* _Your assignment_: Copy every line in the listing that contains "green".

* _Source data_:
▼

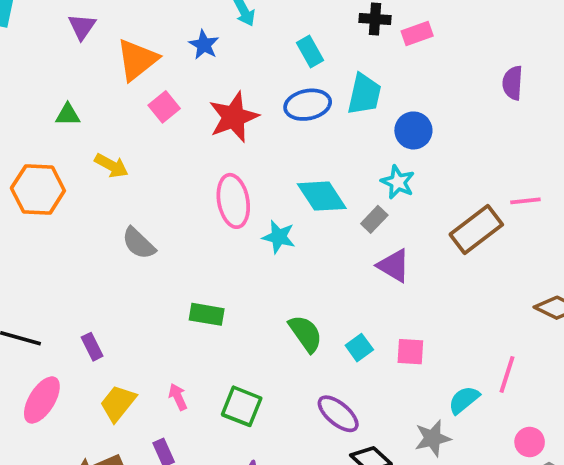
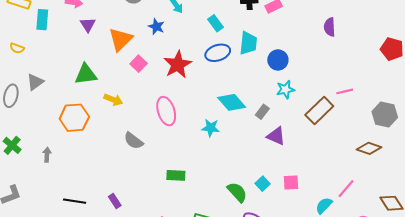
green triangle: (68, 115) -> (86, 74), size x1.6
cyan star: (398, 182) -> (285, 90), moved, turned -30
pink ellipse: (233, 201) -> (166, 111), moved
green semicircle: (306, 334) -> (237, 192), moved
pink line: (507, 374) -> (346, 189), turned 30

▲

* _Exercise result_:
green triangle: (68, 115) -> (86, 74), size x1.6
green semicircle: (306, 334) -> (237, 192), moved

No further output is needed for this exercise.